======== Provided information ========

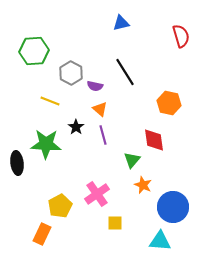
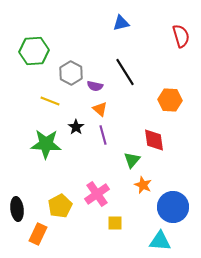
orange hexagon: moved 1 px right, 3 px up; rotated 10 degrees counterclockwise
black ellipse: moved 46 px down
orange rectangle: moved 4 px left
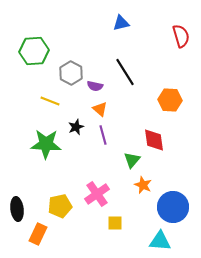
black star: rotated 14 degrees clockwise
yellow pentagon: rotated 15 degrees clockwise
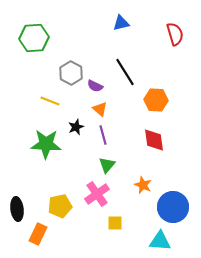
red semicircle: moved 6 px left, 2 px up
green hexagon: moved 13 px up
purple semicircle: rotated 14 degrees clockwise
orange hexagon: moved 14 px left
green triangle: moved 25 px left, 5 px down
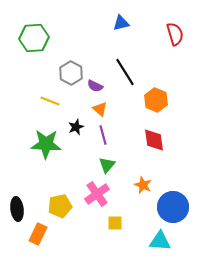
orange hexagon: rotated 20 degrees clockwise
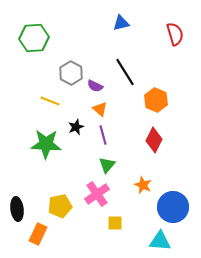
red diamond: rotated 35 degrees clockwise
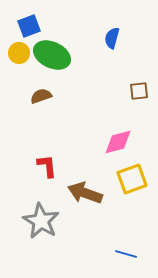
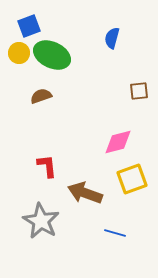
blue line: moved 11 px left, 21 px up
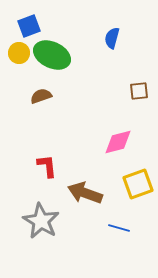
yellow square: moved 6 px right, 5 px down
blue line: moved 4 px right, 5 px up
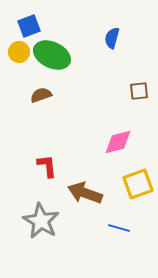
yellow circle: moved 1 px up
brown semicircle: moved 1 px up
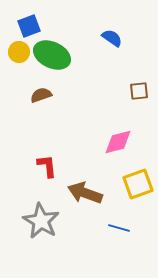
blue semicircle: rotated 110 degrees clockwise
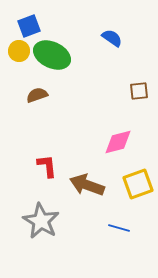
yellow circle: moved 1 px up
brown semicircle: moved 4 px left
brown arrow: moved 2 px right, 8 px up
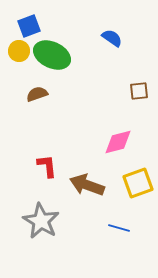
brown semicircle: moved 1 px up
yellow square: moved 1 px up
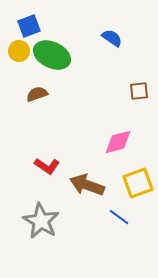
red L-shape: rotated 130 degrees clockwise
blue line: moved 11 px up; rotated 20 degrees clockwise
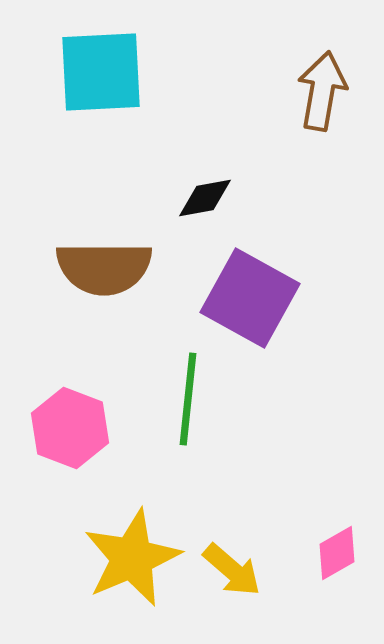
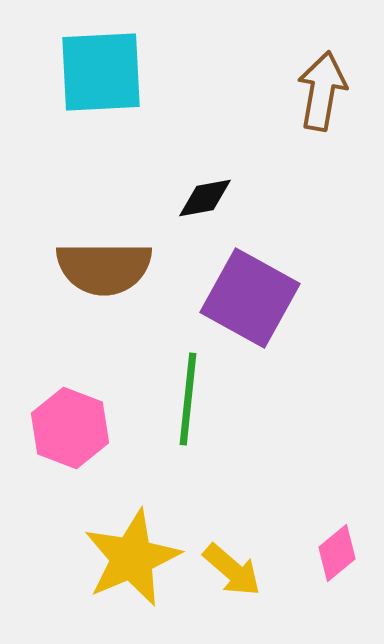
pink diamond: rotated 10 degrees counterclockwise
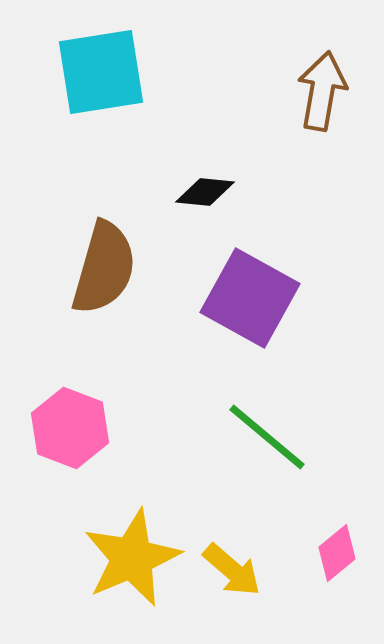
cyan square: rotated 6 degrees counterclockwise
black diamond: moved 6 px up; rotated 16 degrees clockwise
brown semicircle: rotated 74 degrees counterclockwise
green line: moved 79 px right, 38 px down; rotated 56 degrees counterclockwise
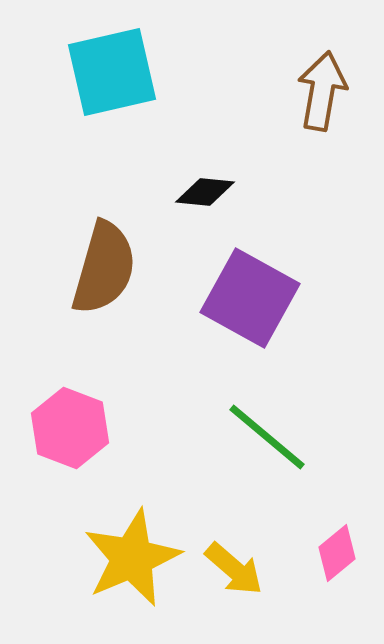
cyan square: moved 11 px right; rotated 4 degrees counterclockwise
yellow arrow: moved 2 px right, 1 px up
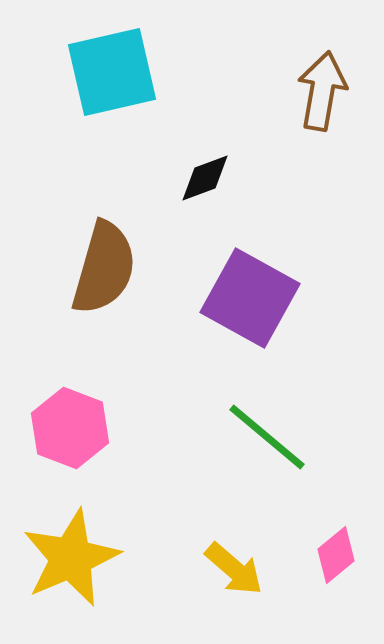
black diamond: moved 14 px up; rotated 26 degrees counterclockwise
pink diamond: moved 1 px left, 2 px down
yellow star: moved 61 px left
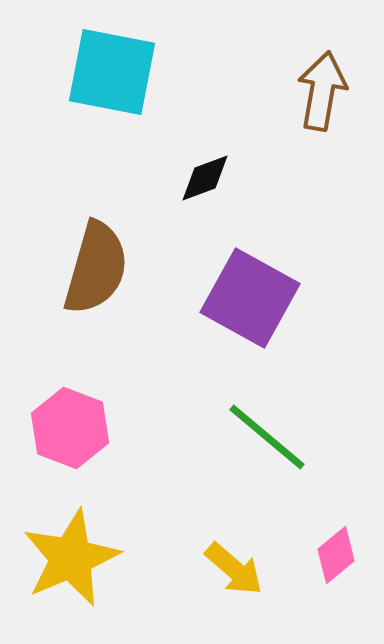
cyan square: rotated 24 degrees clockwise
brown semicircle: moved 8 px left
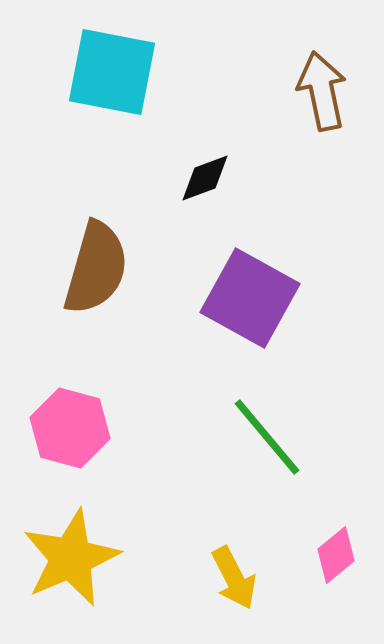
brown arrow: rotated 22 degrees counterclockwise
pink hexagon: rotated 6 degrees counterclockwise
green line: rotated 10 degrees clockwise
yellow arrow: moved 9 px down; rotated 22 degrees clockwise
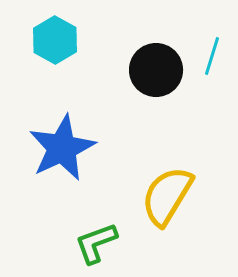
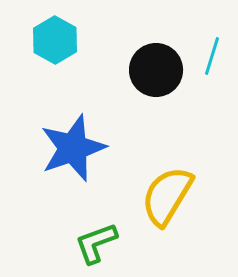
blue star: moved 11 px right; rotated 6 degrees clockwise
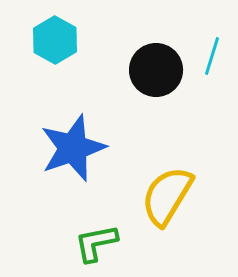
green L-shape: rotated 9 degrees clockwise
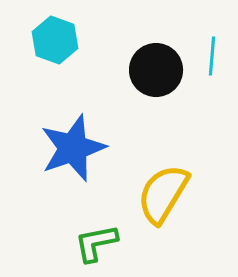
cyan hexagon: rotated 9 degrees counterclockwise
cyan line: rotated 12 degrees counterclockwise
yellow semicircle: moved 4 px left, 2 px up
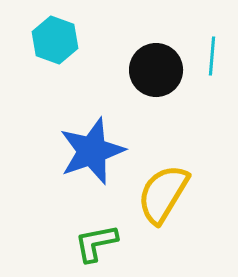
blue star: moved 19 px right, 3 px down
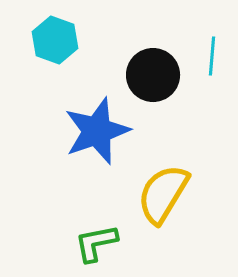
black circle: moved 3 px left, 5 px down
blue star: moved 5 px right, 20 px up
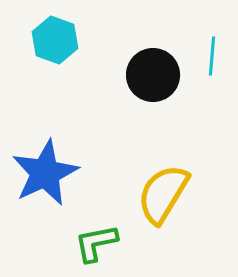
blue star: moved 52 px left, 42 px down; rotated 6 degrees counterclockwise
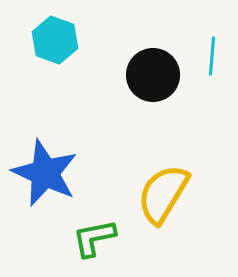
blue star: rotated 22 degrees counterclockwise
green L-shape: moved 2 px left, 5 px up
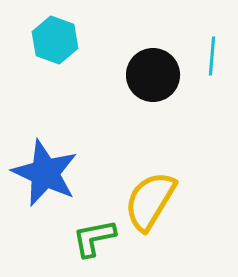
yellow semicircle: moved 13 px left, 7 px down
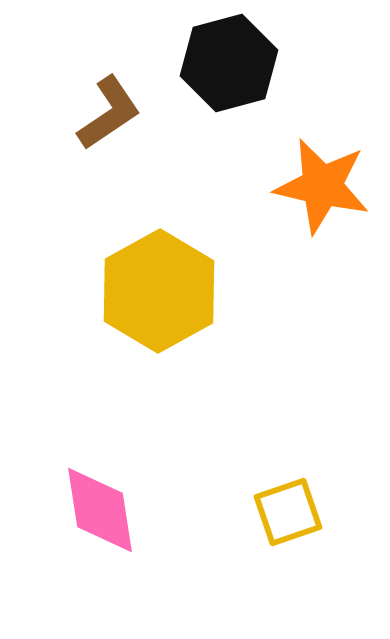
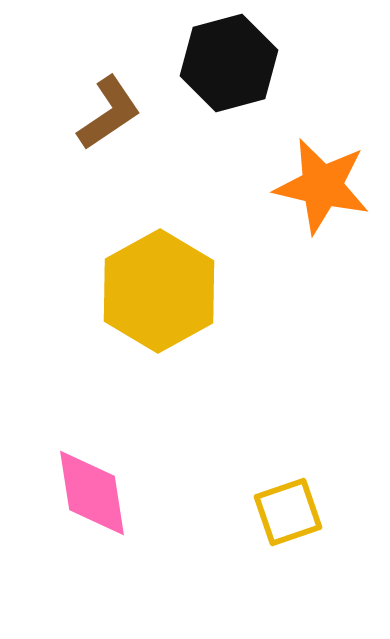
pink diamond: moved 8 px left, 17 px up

========

Could you replace "counterclockwise" with "anticlockwise" throughout the records above, keep everything else unchanged, and give the lines again without the pictures?

orange hexagon: moved 1 px right, 3 px up; rotated 10 degrees anticlockwise
black ellipse: moved 46 px down
orange rectangle: moved 4 px left
black star: rotated 14 degrees clockwise
yellow pentagon: rotated 15 degrees clockwise
red semicircle: moved 6 px left, 2 px up
green hexagon: moved 13 px up
purple semicircle: rotated 14 degrees clockwise
orange hexagon: moved 14 px left
green triangle: moved 25 px left, 5 px down
orange hexagon: rotated 20 degrees clockwise
red diamond: rotated 35 degrees clockwise
blue line: moved 11 px left, 21 px up
yellow square: moved 6 px right, 5 px down
blue line: moved 4 px right, 5 px up
yellow circle: moved 1 px up
brown semicircle: moved 1 px up
blue semicircle: rotated 110 degrees clockwise
yellow circle: moved 1 px up
brown semicircle: moved 4 px left
brown arrow: moved 2 px right, 8 px up
brown semicircle: moved 1 px up
yellow square: moved 1 px up
red L-shape: rotated 130 degrees clockwise
blue line: moved 11 px up; rotated 20 degrees clockwise
pink diamond: rotated 10 degrees anticlockwise
cyan square: rotated 6 degrees anticlockwise
black diamond: moved 6 px up; rotated 16 degrees clockwise
brown semicircle: rotated 74 degrees anticlockwise
green line: moved 79 px right, 38 px down; rotated 56 degrees anticlockwise
cyan square: moved 11 px right; rotated 4 degrees anticlockwise
yellow arrow: moved 2 px right, 1 px up
black diamond: moved 14 px up; rotated 26 degrees anticlockwise
pink diamond: moved 1 px left, 2 px down
yellow star: moved 61 px left
cyan square: rotated 24 degrees clockwise
brown semicircle: moved 8 px left
brown arrow: rotated 22 degrees anticlockwise
pink hexagon: rotated 6 degrees anticlockwise
green line: rotated 10 degrees clockwise
yellow arrow: moved 9 px down; rotated 22 degrees clockwise
blue star: moved 11 px right; rotated 6 degrees clockwise
green L-shape: rotated 9 degrees clockwise
cyan hexagon: rotated 9 degrees anticlockwise
cyan line: rotated 12 degrees anticlockwise
yellow semicircle: moved 4 px left, 2 px up
blue star: moved 19 px right, 3 px down
black circle: moved 3 px left, 5 px down
blue star: moved 5 px right, 20 px up
blue star: moved 52 px left, 42 px down; rotated 6 degrees anticlockwise
blue star: rotated 22 degrees anticlockwise
green L-shape: moved 2 px left, 5 px up
yellow semicircle: moved 13 px left, 7 px down
pink diamond: moved 8 px left, 17 px up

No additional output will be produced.